* **WORK INSTRUCTIONS**:
In the entries that follow, how many lines include "purple"? Give the number and nothing else.

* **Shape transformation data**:

• • • •

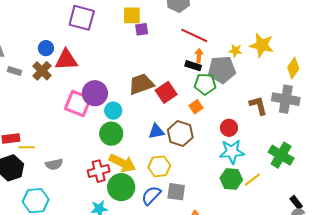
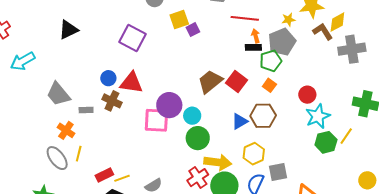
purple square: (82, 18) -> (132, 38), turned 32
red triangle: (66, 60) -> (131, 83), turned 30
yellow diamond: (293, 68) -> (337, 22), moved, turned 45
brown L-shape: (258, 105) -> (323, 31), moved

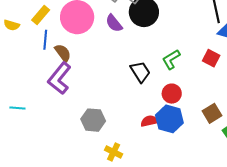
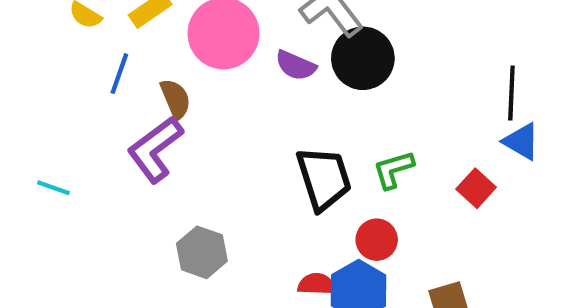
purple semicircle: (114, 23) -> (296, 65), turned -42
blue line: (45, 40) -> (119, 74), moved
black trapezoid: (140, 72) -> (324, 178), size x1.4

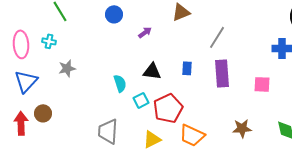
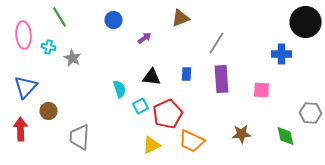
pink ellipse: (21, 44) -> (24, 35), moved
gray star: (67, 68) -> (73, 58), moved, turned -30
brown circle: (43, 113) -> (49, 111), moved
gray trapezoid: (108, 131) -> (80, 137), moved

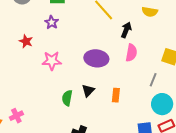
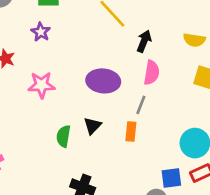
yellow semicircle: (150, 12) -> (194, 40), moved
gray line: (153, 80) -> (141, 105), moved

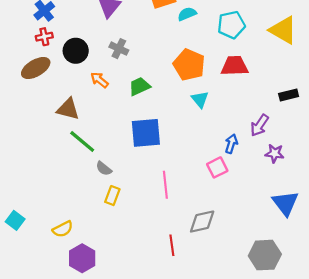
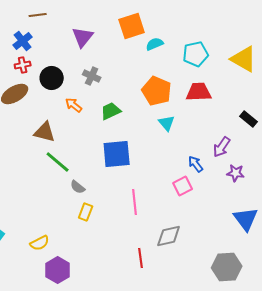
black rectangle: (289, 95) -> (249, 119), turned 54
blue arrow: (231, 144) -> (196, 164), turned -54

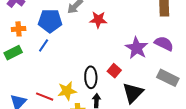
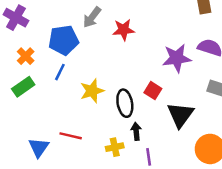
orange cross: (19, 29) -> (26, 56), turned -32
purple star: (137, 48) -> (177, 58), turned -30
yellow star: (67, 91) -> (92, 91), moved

• • • •

* **FINISHED EXERCISE**:
3